(Beginning of The records)

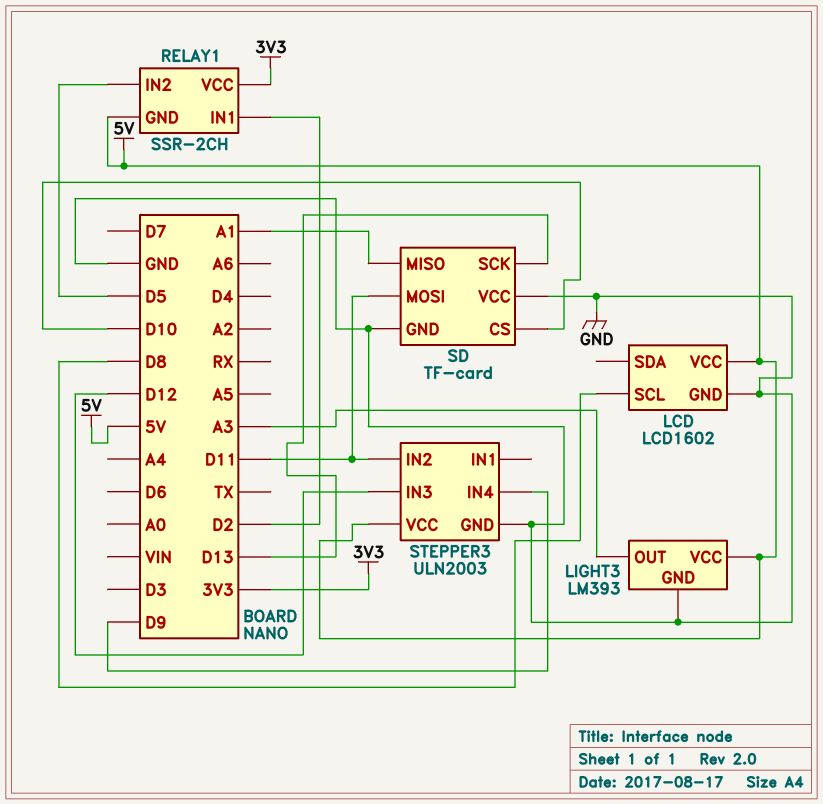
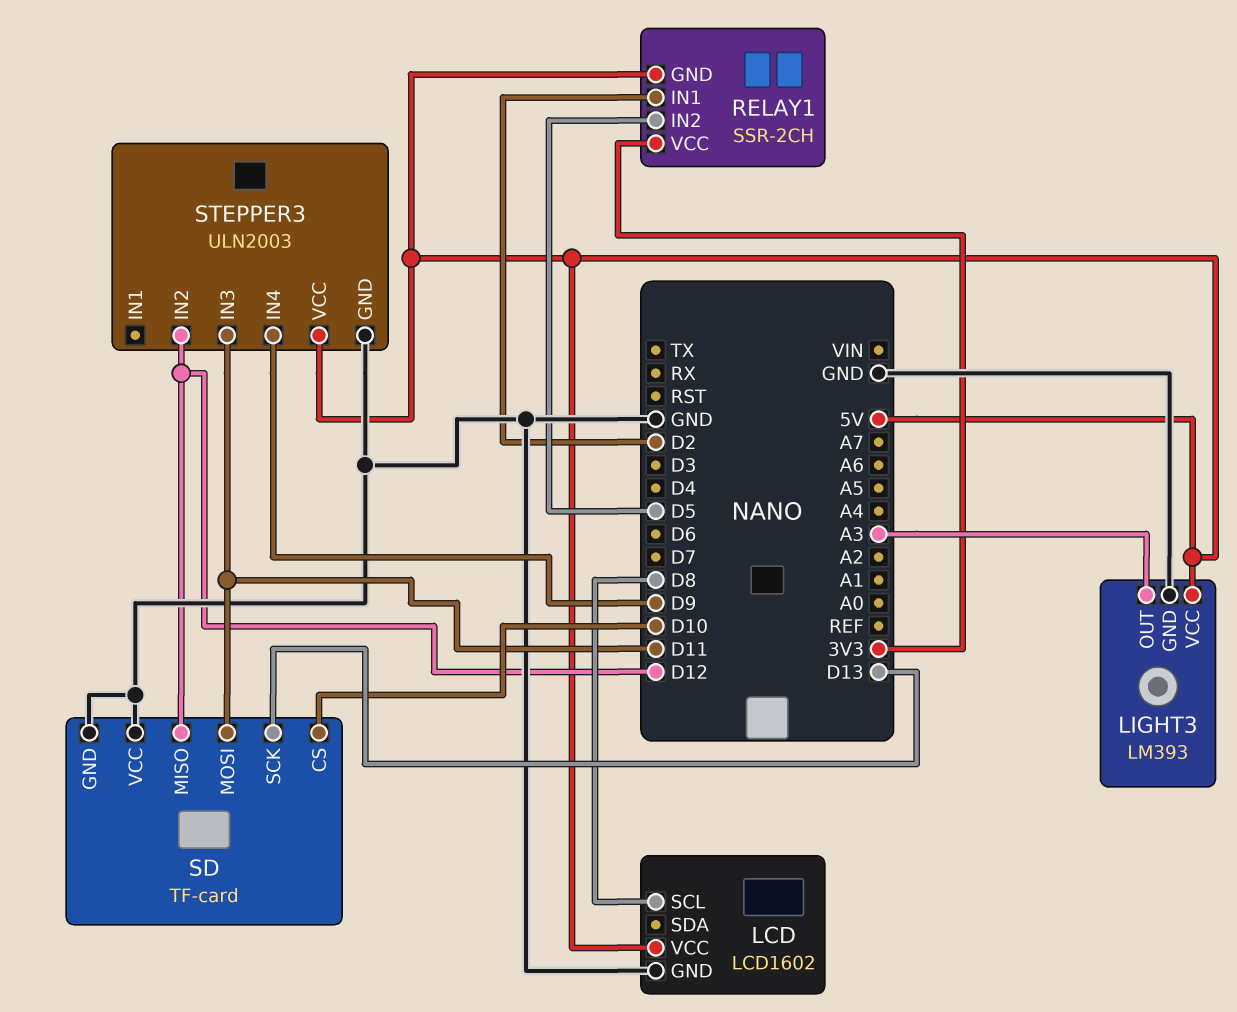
SD pin MISO: A1 -> D12
STEPPER3 pin IN2: D11 -> D12
STEPPER3 pin IN3: D12 -> D11

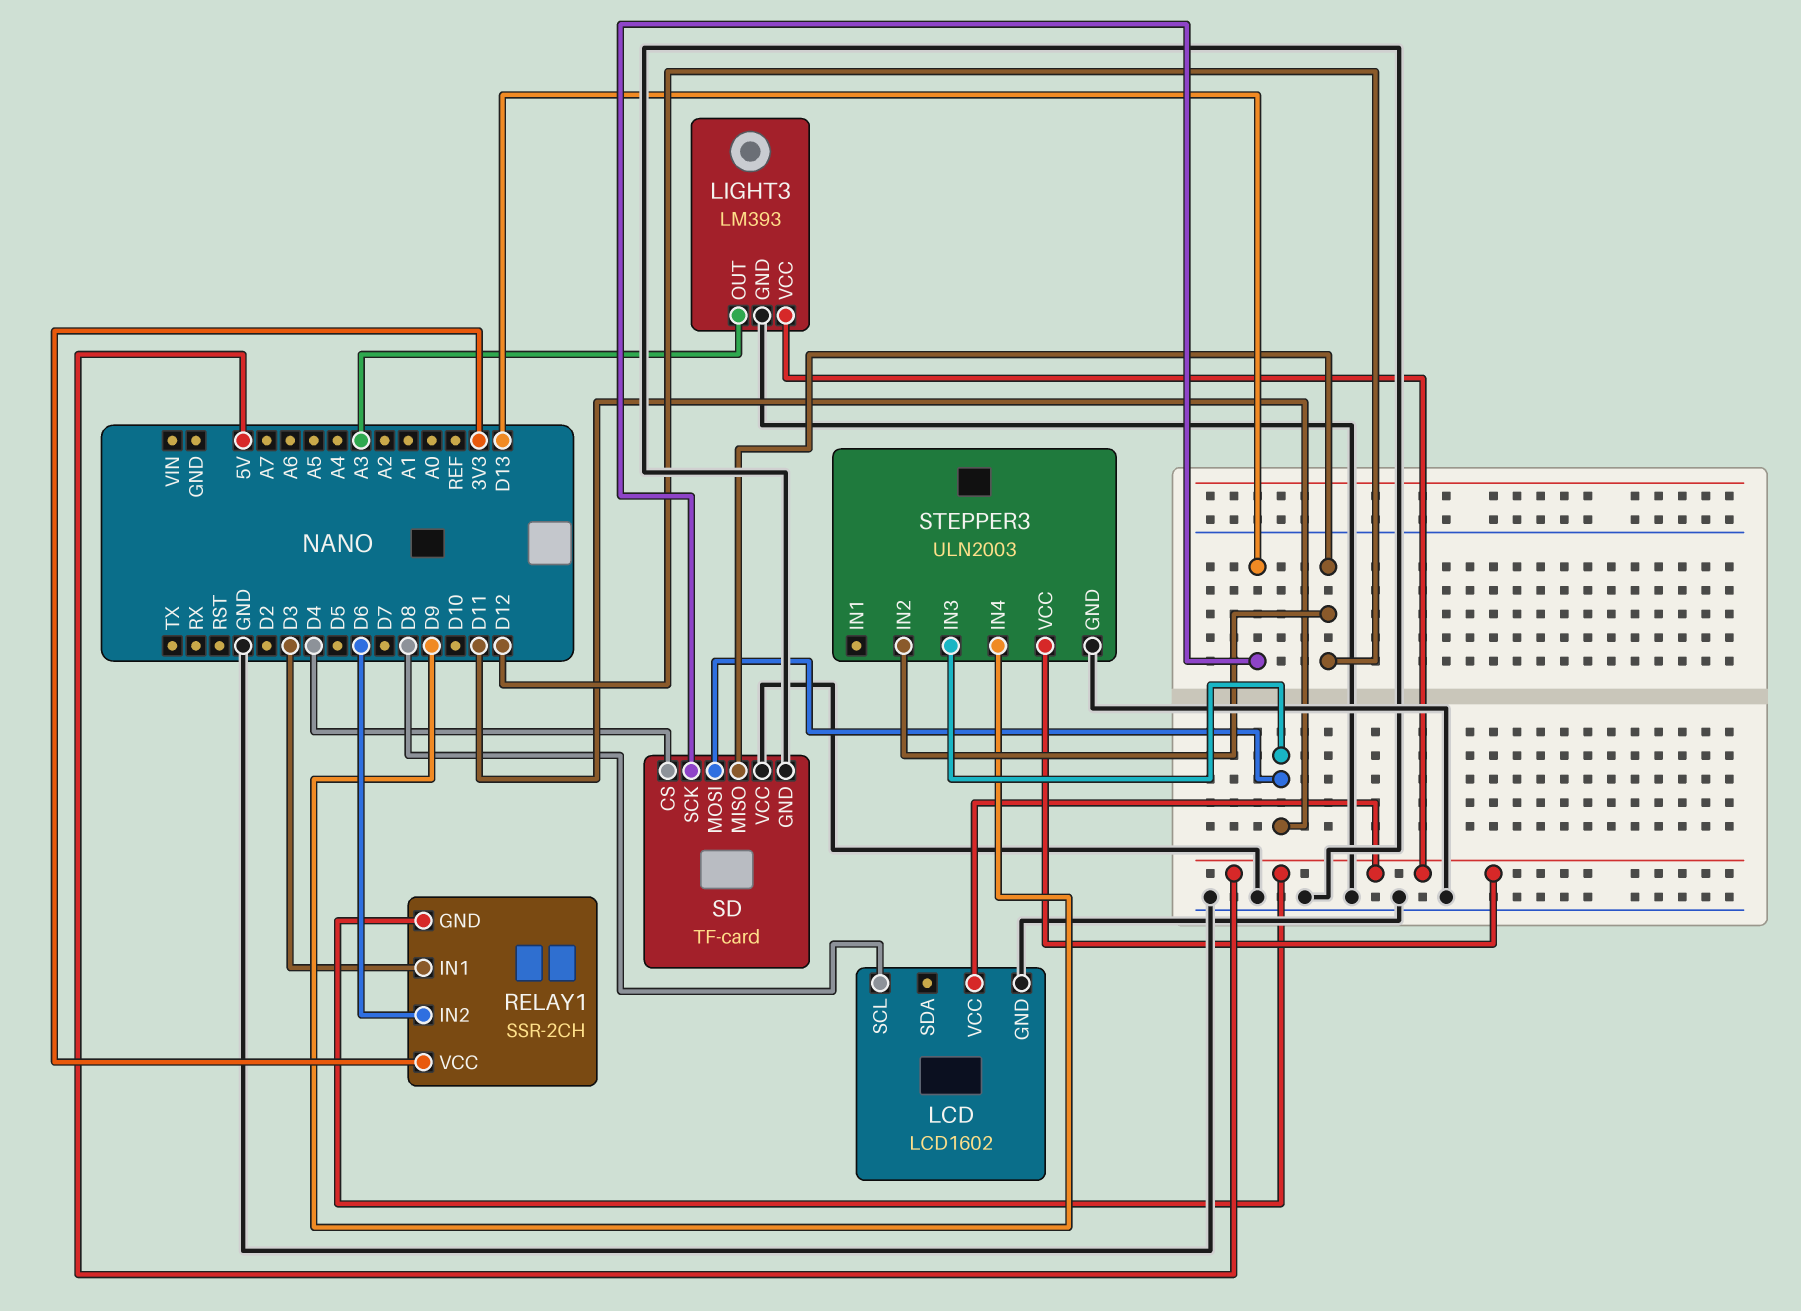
RELAY1 pin IN1: D2 -> D3
RELAY1 pin IN2: D5 -> D6
SD pin CS: D10 -> D4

(End of The records)

» Task item: Please reproduce the entries above line by line, exactly, leaving out each image.

» Solved problem:
SD pin MISO: A1 -> D12
STEPPER3 pin IN2: D11 -> D12
STEPPER3 pin IN3: D12 -> D11

RELAY1 pin IN1: D2 -> D3
RELAY1 pin IN2: D5 -> D6
SD pin CS: D10 -> D4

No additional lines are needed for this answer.